Brief » The full listing, minus its pictures, should be printed again exactly as it stands.
^^^^^^^^
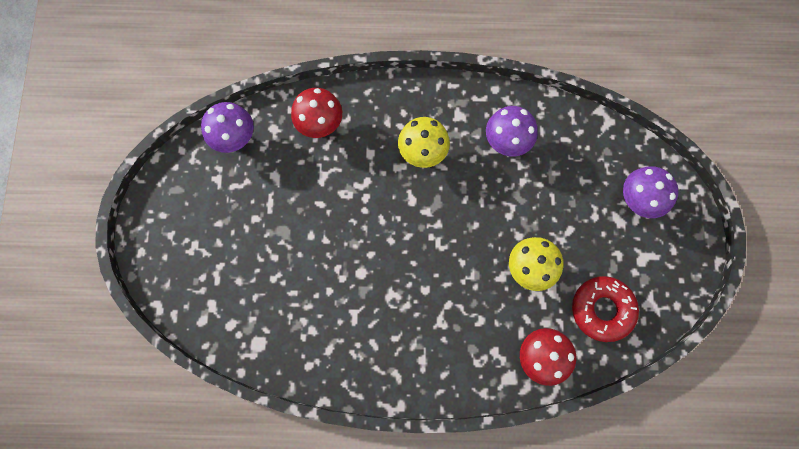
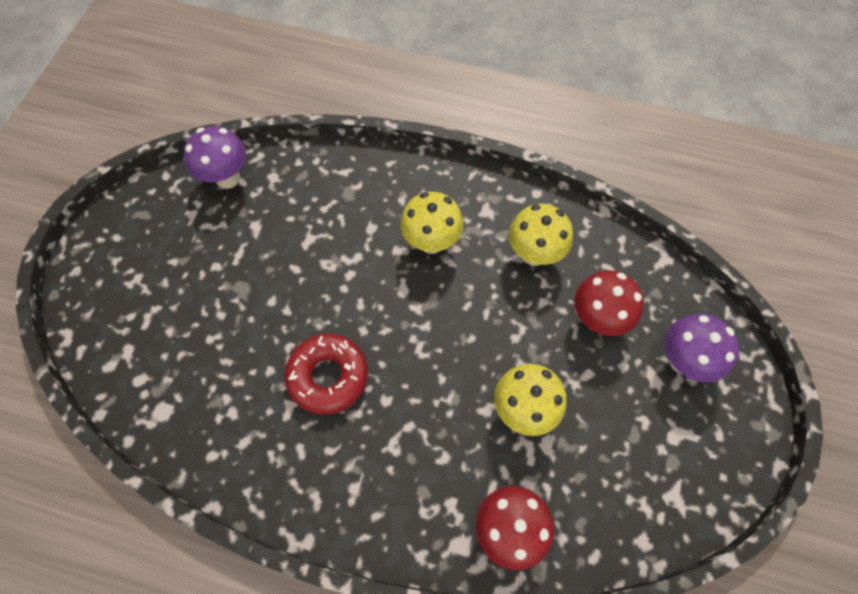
camera: 15 degrees right, 10 degrees down
(320, 125) = (325, 185): red mushroom -> red mushroom (597, 318)
(506, 143) = (534, 254): purple mushroom -> yellow mushroom
(602, 309) = (607, 487): red donut -> red donut (328, 376)

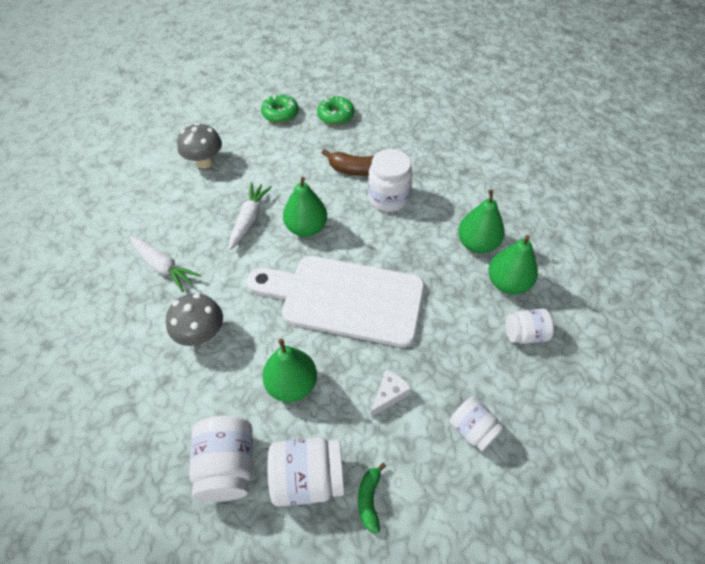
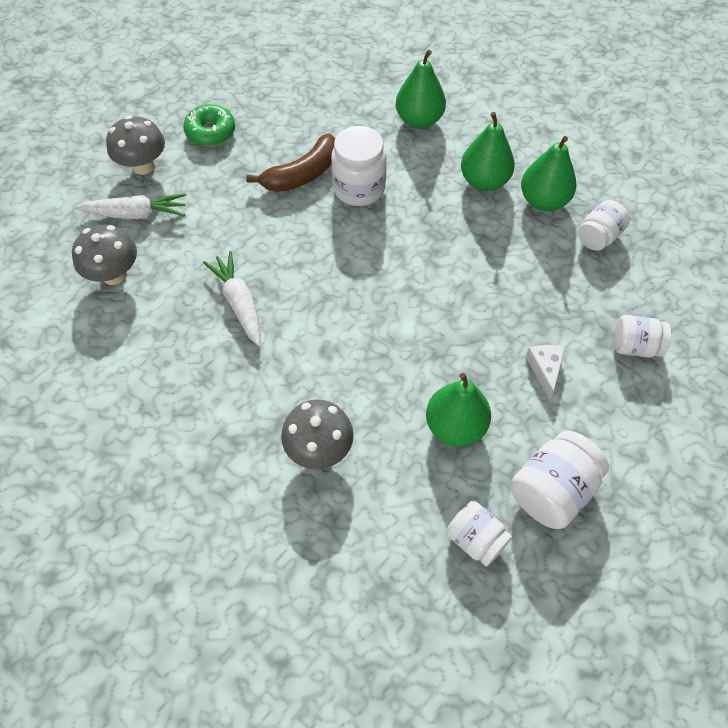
camera: 40 degrees left, 5 degrees up
(164, 267) = (201, 416): white carrot -> white carrot (136, 214)
(227, 466) = (475, 539): white jar -> white jar, size x0.65
(280, 114) = (143, 166): green donut -> grey mushroom
(306, 228) = (309, 272): green pear -> green pear (419, 120)
(345, 298) = (420, 314): white cutting board -> none
(369, 499) = (615, 465): green banana -> none

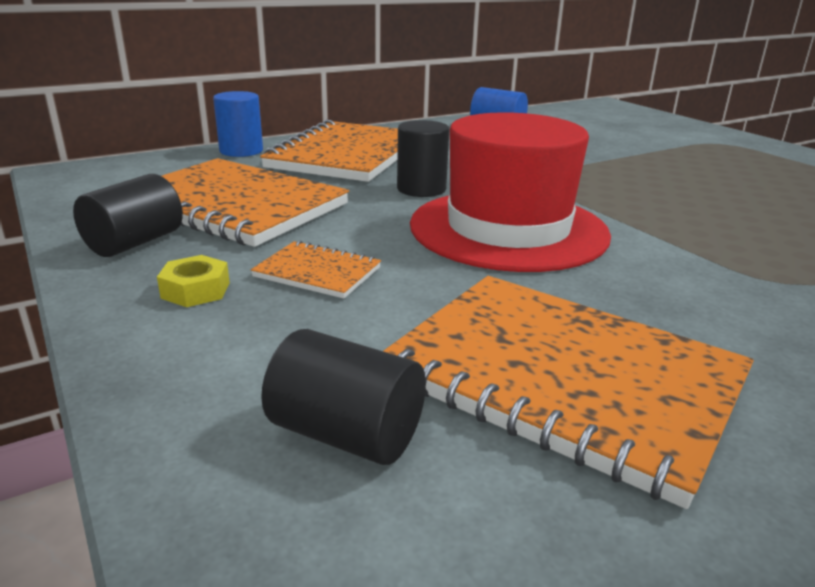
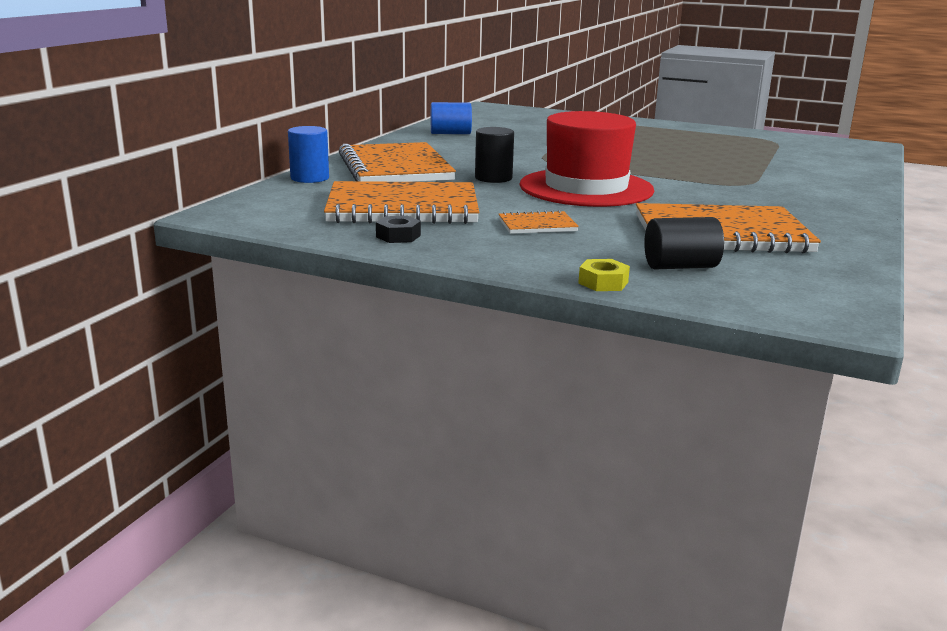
camera: 35 degrees left, 5 degrees down
(135, 243) = (398, 236): black cylinder -> black nut
(195, 290) = (496, 245): yellow nut -> yellow nut (603, 283)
^^^^^^^^
Response »
camera: 15 degrees right, 10 degrees down
(320, 125) = (325, 185): red mushroom -> red mushroom (597, 318)
(506, 143) = (534, 254): purple mushroom -> yellow mushroom
(602, 309) = (607, 487): red donut -> red donut (328, 376)

camera: 40 degrees left, 5 degrees up
(164, 267) = (201, 416): white carrot -> white carrot (136, 214)
(227, 466) = (475, 539): white jar -> white jar, size x0.65
(280, 114) = (143, 166): green donut -> grey mushroom
(306, 228) = (309, 272): green pear -> green pear (419, 120)
(345, 298) = (420, 314): white cutting board -> none
(369, 499) = (615, 465): green banana -> none

camera: 35 degrees left, 5 degrees down
(135, 243) = (398, 236): black cylinder -> black nut
(195, 290) = (496, 245): yellow nut -> yellow nut (603, 283)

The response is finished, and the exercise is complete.